# [WHAT YOU WILL DO]
From the entries below, gather every line containing the string "orange".

(Before-and-after object lists)

###

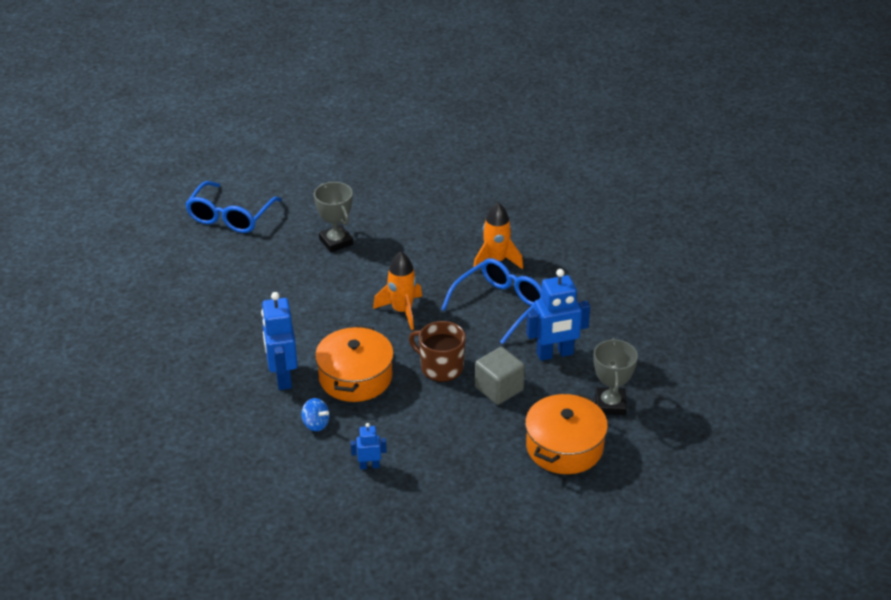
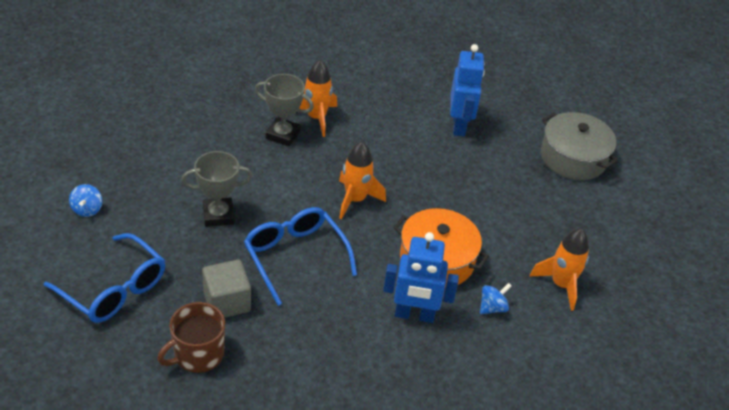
camera: 75 degrees left, 5 degrees up
blue robot [351,423,387,470] -> orange rocket [529,228,589,311]
brown mug [409,321,466,382] -> brown mug moved to [157,302,225,373]
blue glasses [441,258,542,344] -> blue glasses moved to [244,207,357,306]
grey cube [475,347,525,405] -> grey cube moved to [202,260,251,318]
orange pot [525,393,608,474] -> grey pot [541,112,618,180]
grey trophy [593,338,638,415] -> grey trophy moved to [255,74,314,147]
none -> blue spinning top [69,184,103,217]

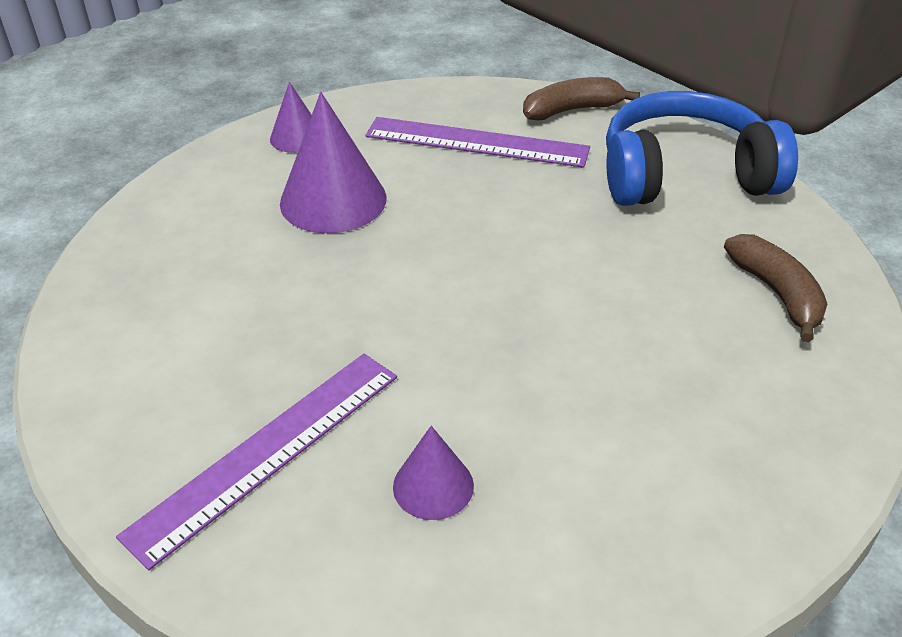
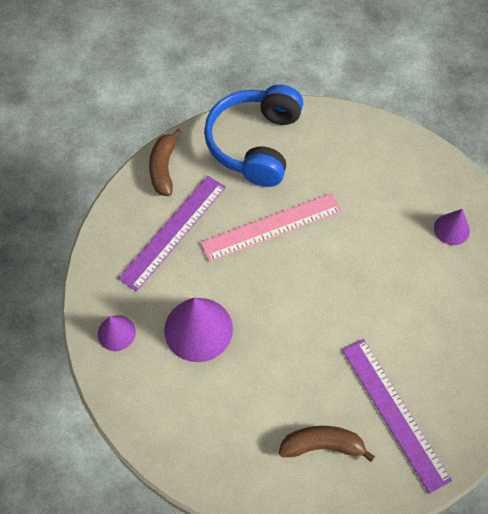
camera: 70 degrees left, 20 degrees up
purple cone [393,426,474,520] -> purple cone moved to [434,209,470,245]
brown banana [724,234,827,342] -> brown banana moved to [279,426,375,462]
none -> pink ruler [200,193,342,262]

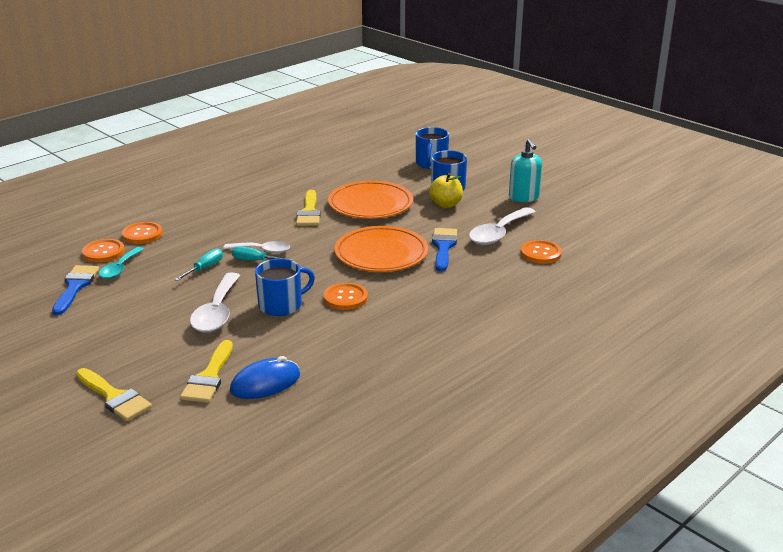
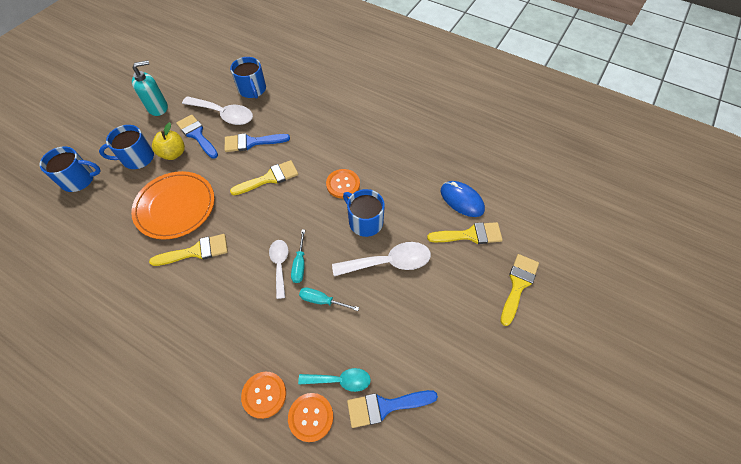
camera: 105 degrees left, 30 degrees up
orange plate [334,226,428,272] -> yellow brush [230,160,298,195]
orange button [520,240,562,264] -> blue mug [230,57,266,98]
none -> blue brush [176,115,218,159]

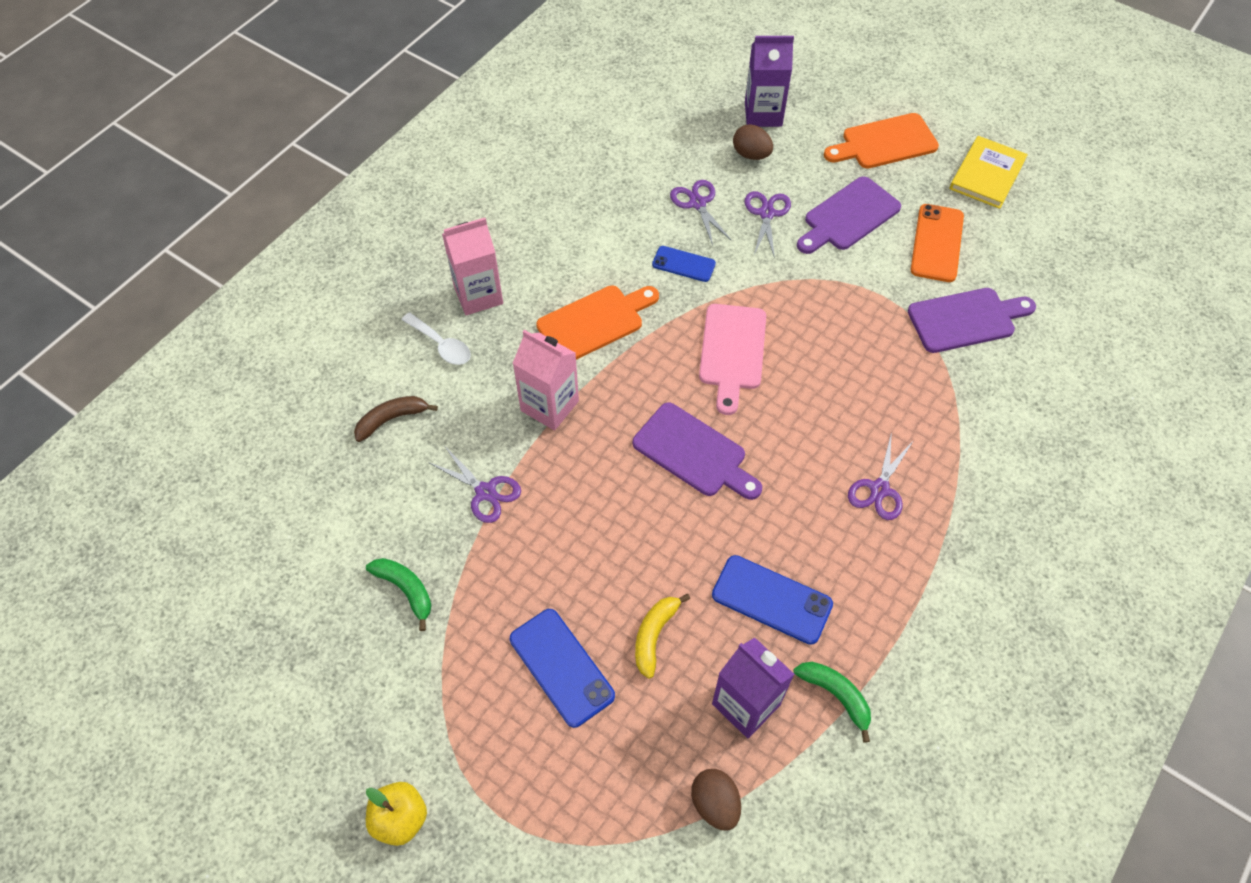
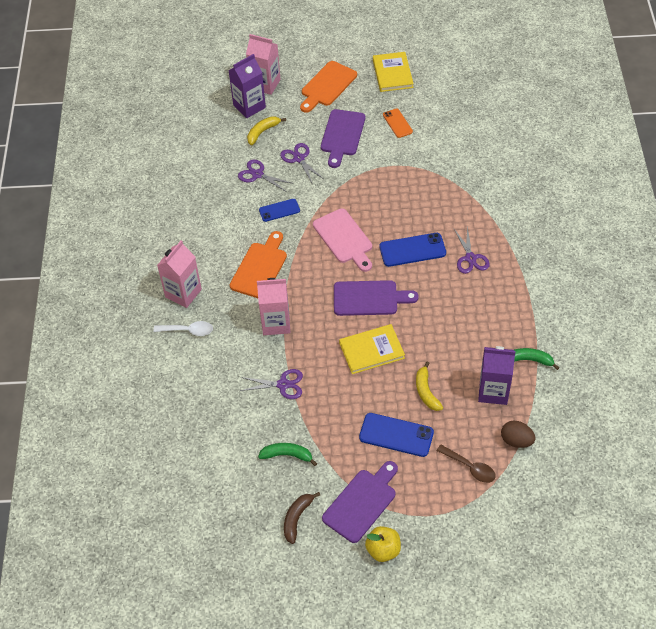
camera: 35 degrees left, 5 degrees down
brown banana [354,396,438,442] -> brown banana moved to [284,492,320,544]
blue phone [712,555,833,645] -> blue phone moved to [379,233,446,267]
brown egg [733,124,773,160] -> yellow banana [247,116,286,145]
purple cutting board [908,288,1036,353] -> purple cutting board moved to [322,461,398,543]
orange phone [910,204,964,282] -> orange phone [383,109,413,138], size x0.63
none -> pink carton [246,34,281,95]
none -> yellow book [339,324,405,374]
none -> brown spoon [437,445,496,483]

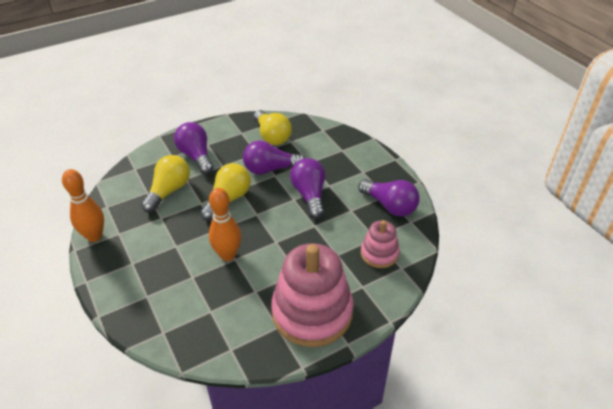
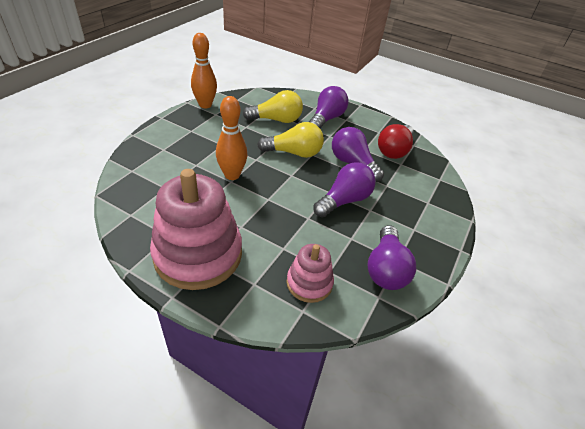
camera: 55 degrees right, 0 degrees up
yellow light bulb [254,110,292,145] -> red light bulb [378,124,414,159]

###

# [SOLUTION TO THE EXERCISE]
blue robot [351,423,387,470] -> orange rocket [529,228,589,311]
orange pot [525,393,608,474] -> grey pot [541,112,618,180]
orange plate [334,226,428,272] -> yellow brush [230,160,298,195]
orange button [520,240,562,264] -> blue mug [230,57,266,98]
orange phone [910,204,964,282] -> orange phone [383,109,413,138], size x0.63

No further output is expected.